+++ STUDY MATERIAL +++

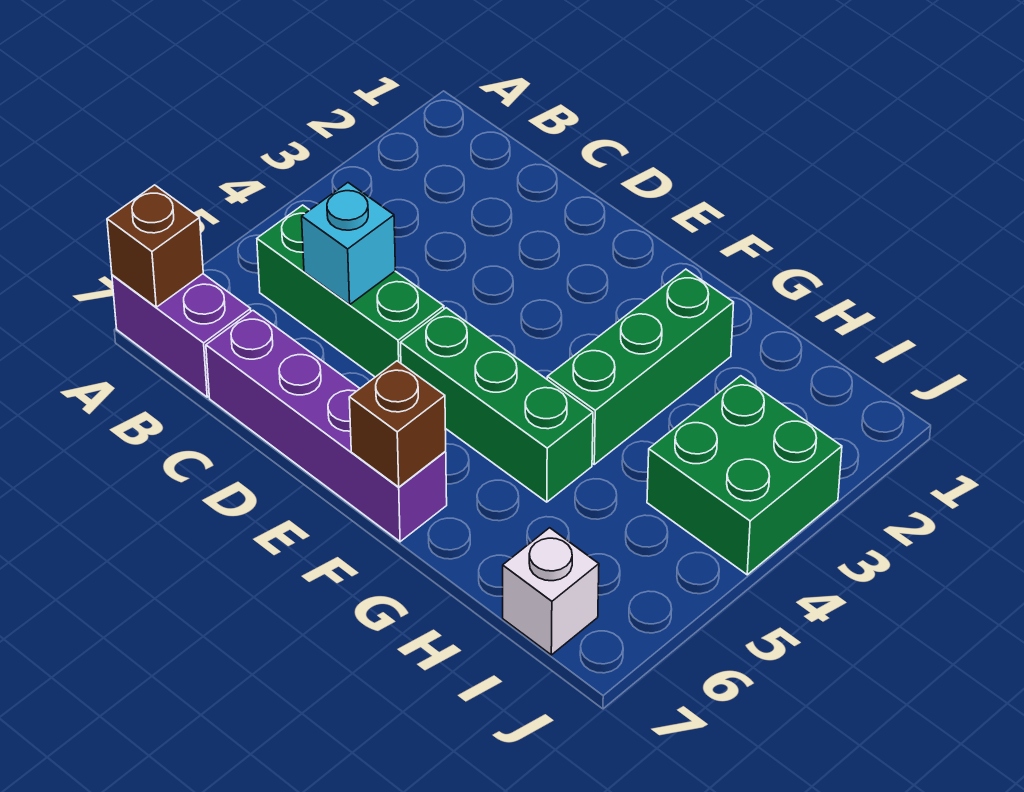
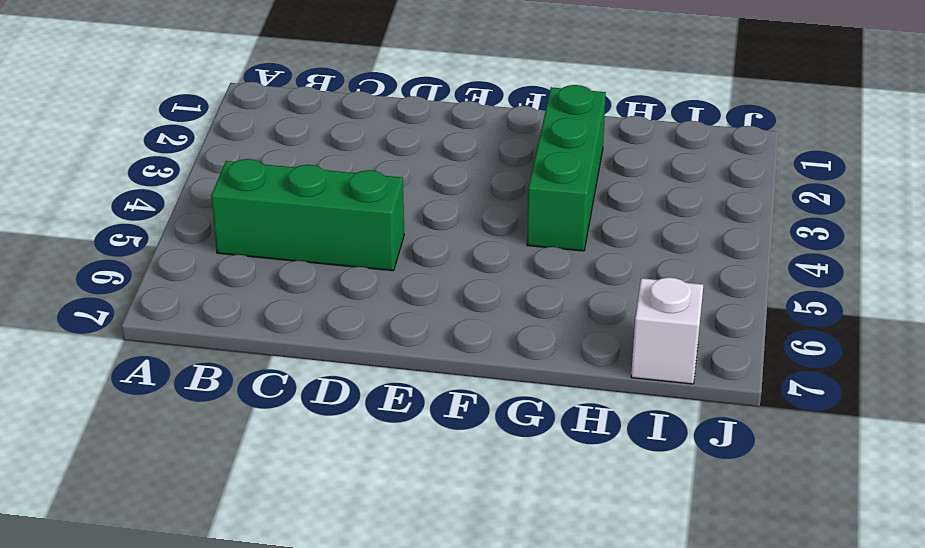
none -> purple brick A7:B7 level 1
none -> purple brick C7:F7 level 1

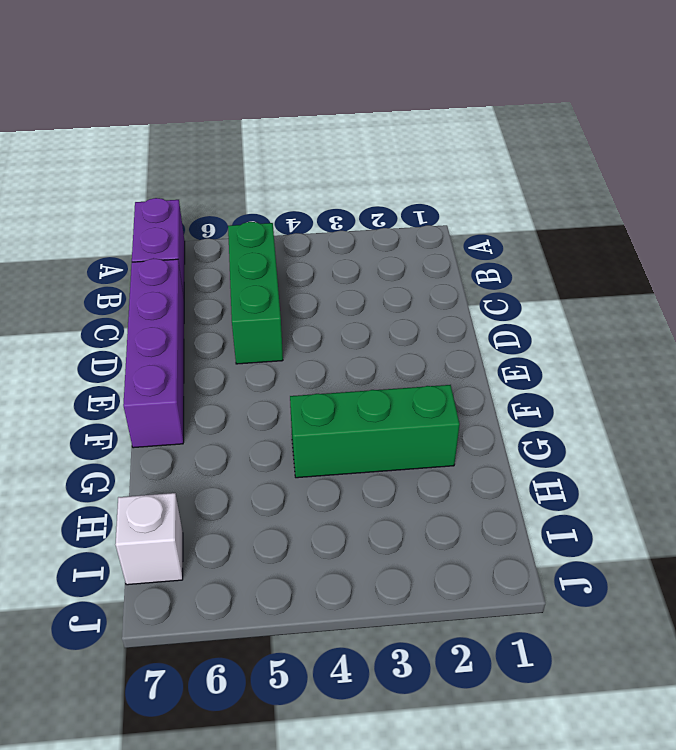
none -> green brick E5:G5 level 1
none -> green brick I3:J4 level 1

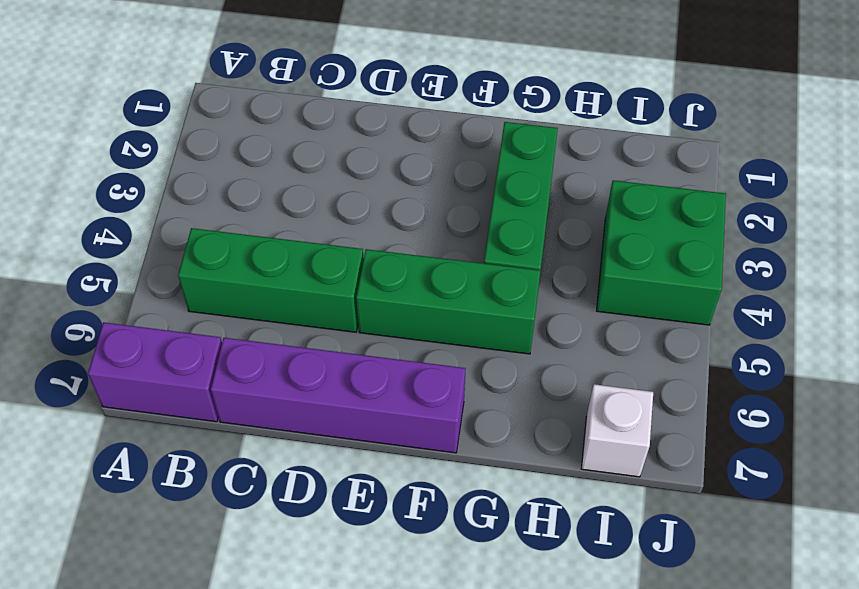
none -> brown brick A7 level 2
none -> cyan brick C5 level 2

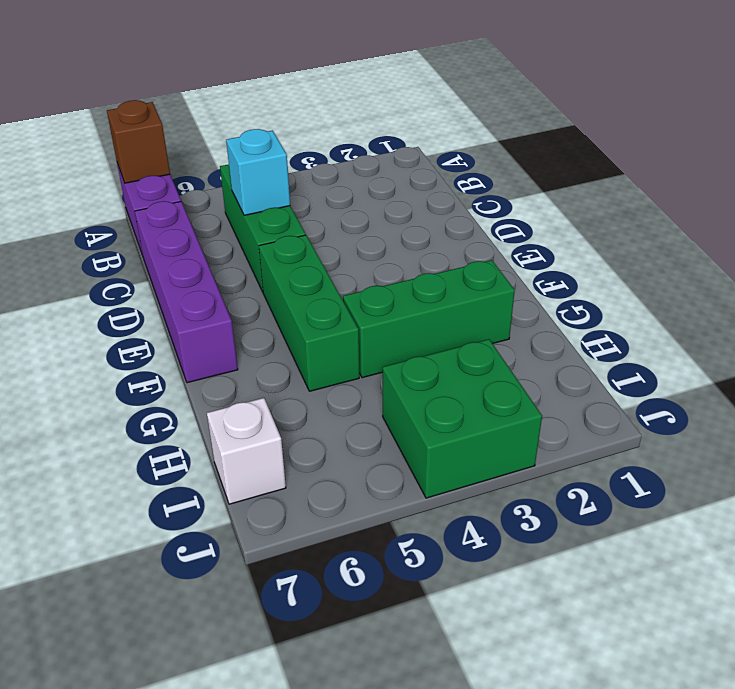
none -> brown brick F7 level 2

+++

_PROBLEM REQUIREMENTS:_ Could the material above be written out again word for word, with the pictures dropped?

_ANSWER TO THE PROBLEM:_
none -> purple brick A7:B7 level 1
none -> purple brick C7:F7 level 1

none -> green brick E5:G5 level 1
none -> green brick I3:J4 level 1

none -> brown brick A7 level 2
none -> cyan brick C5 level 2

none -> brown brick F7 level 2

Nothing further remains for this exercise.